> _PROBLEM TO SOLVE_:
Where the records below have a line with "left", that line is to be copied.

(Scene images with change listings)
= = =
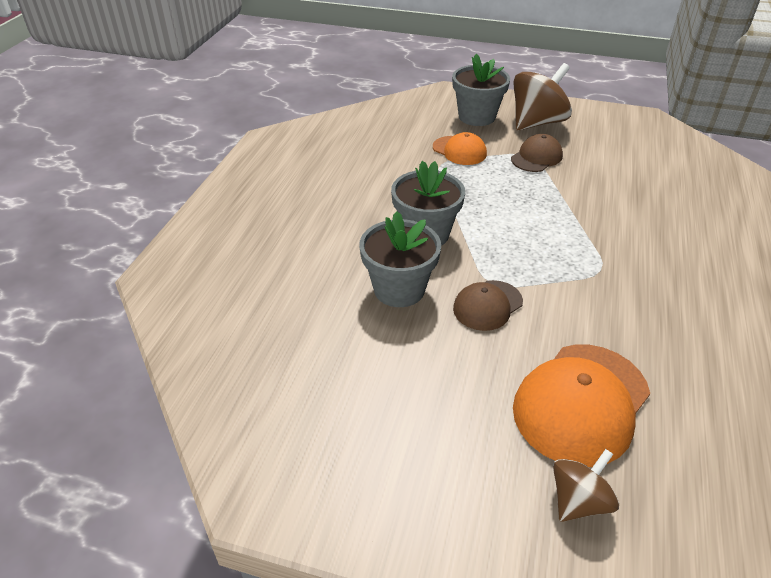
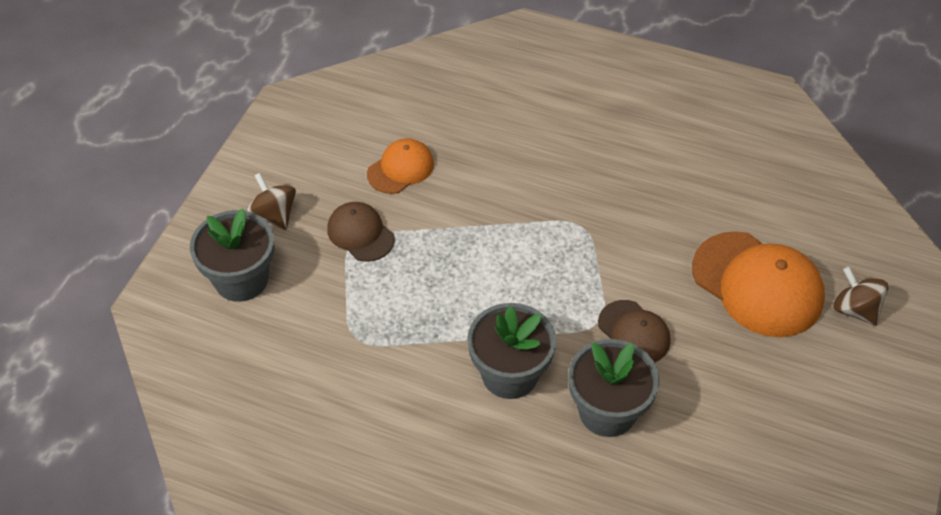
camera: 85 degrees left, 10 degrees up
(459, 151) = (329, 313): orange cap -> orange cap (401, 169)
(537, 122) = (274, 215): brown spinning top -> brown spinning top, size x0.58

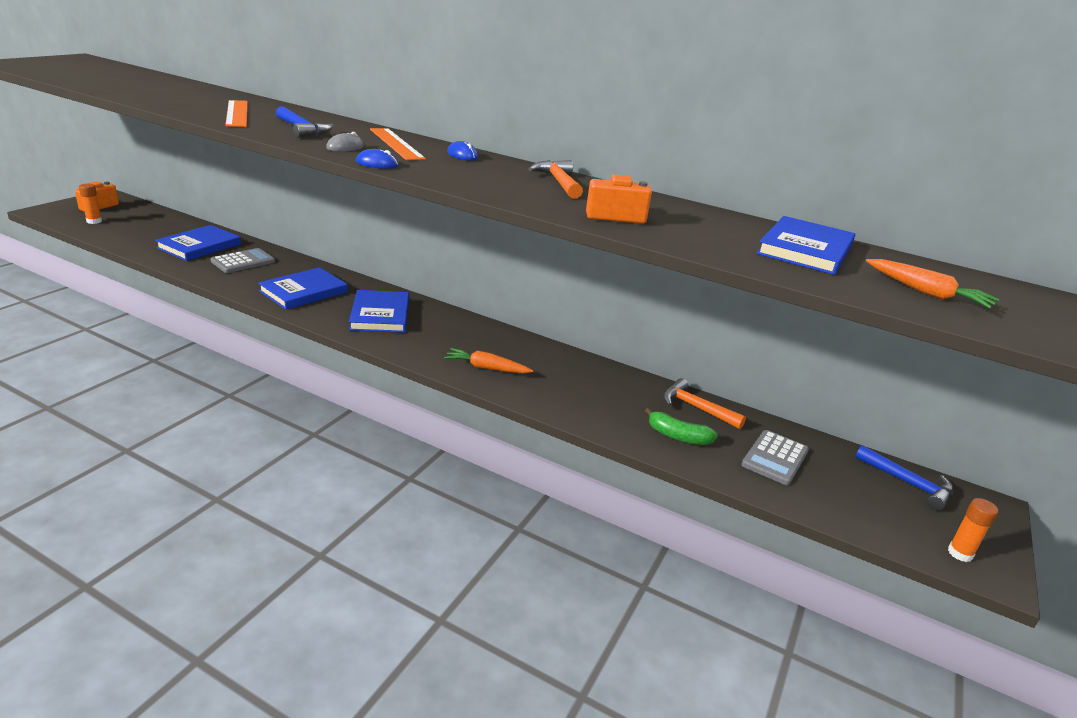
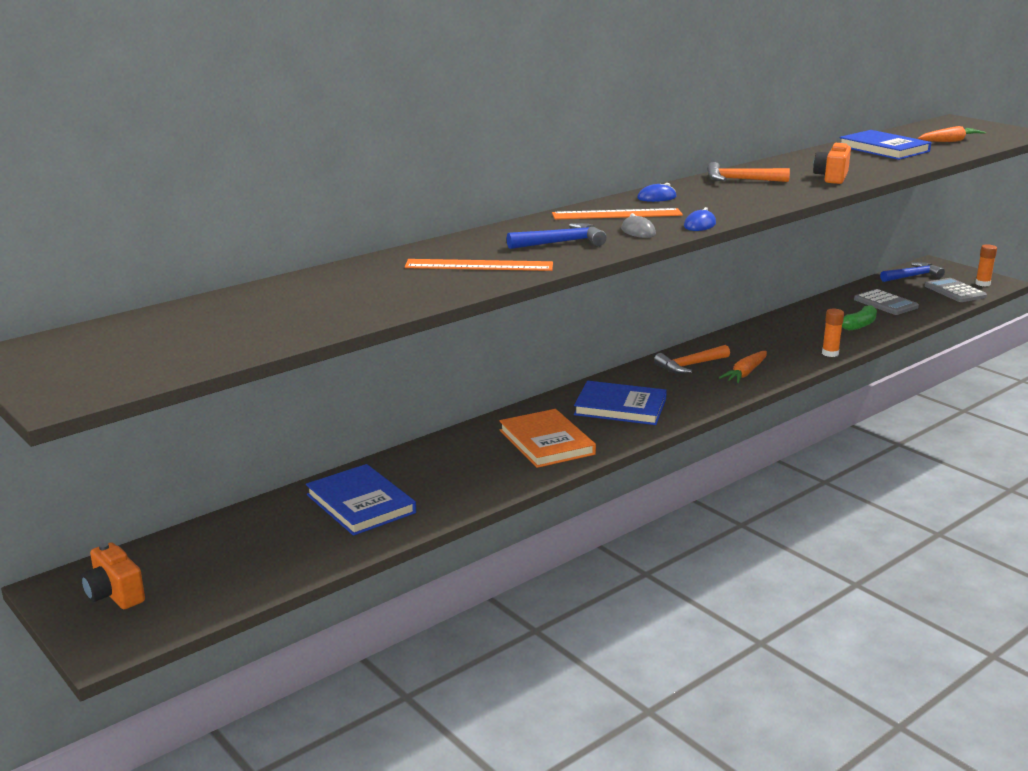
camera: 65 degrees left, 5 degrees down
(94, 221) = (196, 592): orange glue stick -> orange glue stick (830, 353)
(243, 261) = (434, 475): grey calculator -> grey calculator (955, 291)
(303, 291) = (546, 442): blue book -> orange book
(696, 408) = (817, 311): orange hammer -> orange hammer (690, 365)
= = =
> _WRITTEN ANSWER_:
camera: 85 degrees left, 10 degrees up
camera: 65 degrees left, 5 degrees down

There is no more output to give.